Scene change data
*** Block opens ***

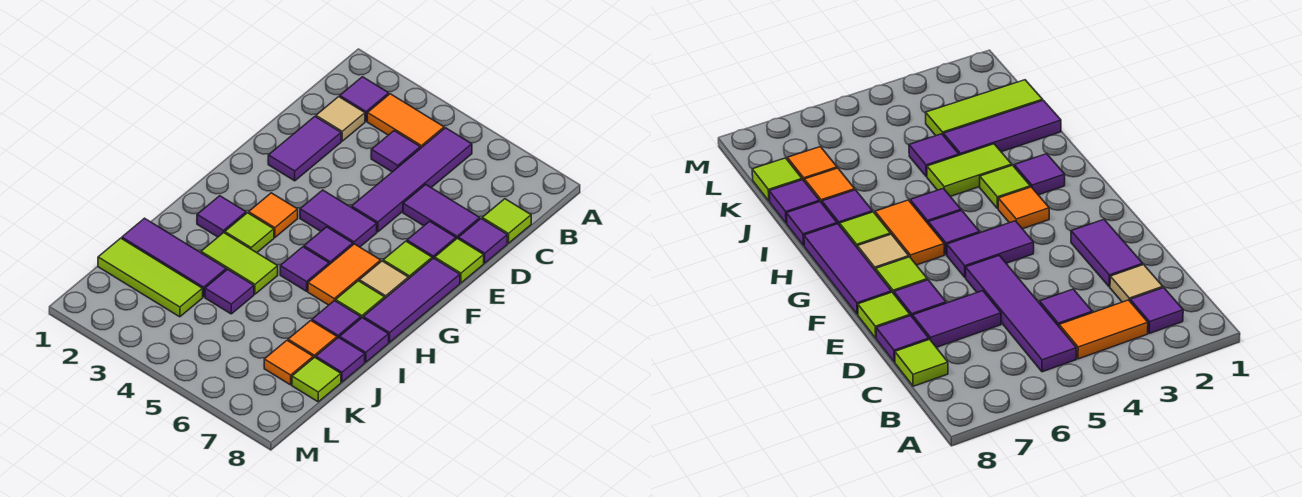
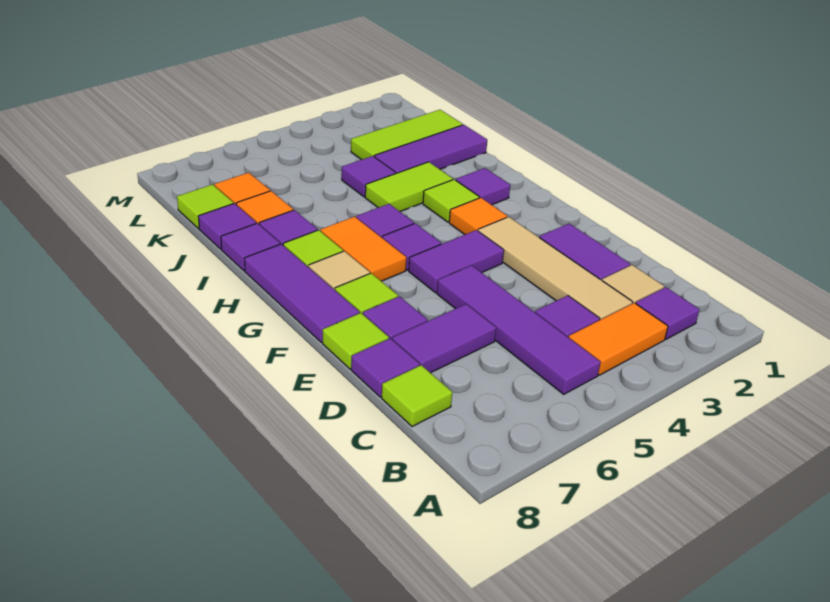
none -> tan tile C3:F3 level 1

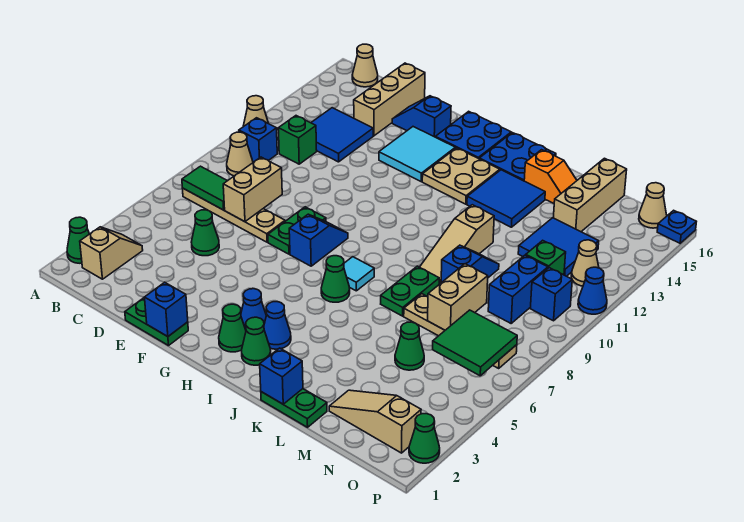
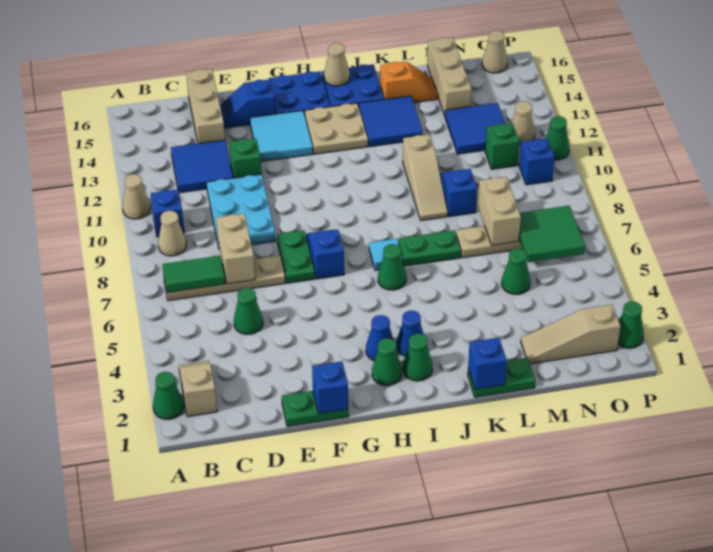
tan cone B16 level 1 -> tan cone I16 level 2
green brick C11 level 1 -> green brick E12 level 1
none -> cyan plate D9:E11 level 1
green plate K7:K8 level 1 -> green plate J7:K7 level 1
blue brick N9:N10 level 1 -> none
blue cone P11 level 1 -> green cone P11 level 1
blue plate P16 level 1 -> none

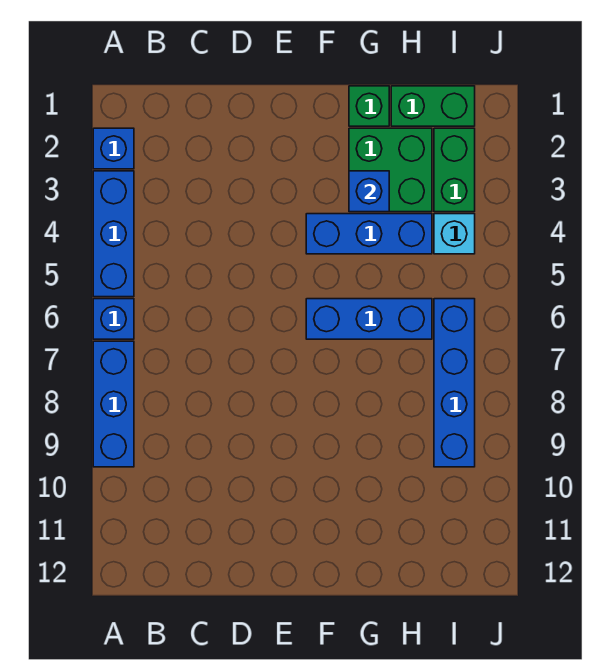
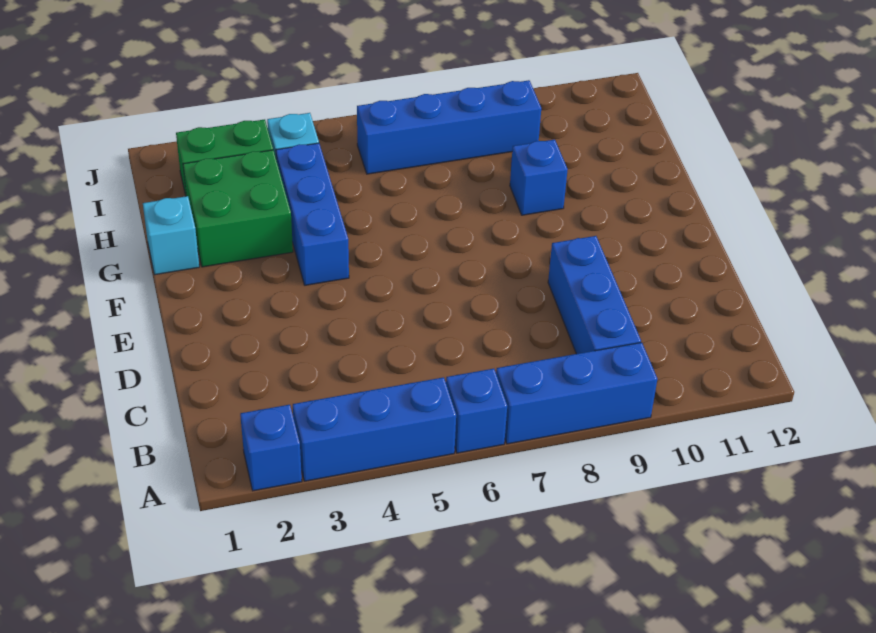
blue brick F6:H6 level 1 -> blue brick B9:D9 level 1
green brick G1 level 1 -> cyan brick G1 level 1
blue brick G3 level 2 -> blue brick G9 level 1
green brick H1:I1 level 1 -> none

*** Block closes ***

-- Problem description --
The answer must reproduce every line of the records above exactly, with all pictures left out.

-- The answer --
none -> tan tile C3:F3 level 1

tan cone B16 level 1 -> tan cone I16 level 2
green brick C11 level 1 -> green brick E12 level 1
none -> cyan plate D9:E11 level 1
green plate K7:K8 level 1 -> green plate J7:K7 level 1
blue brick N9:N10 level 1 -> none
blue cone P11 level 1 -> green cone P11 level 1
blue plate P16 level 1 -> none

blue brick F6:H6 level 1 -> blue brick B9:D9 level 1
green brick G1 level 1 -> cyan brick G1 level 1
blue brick G3 level 2 -> blue brick G9 level 1
green brick H1:I1 level 1 -> none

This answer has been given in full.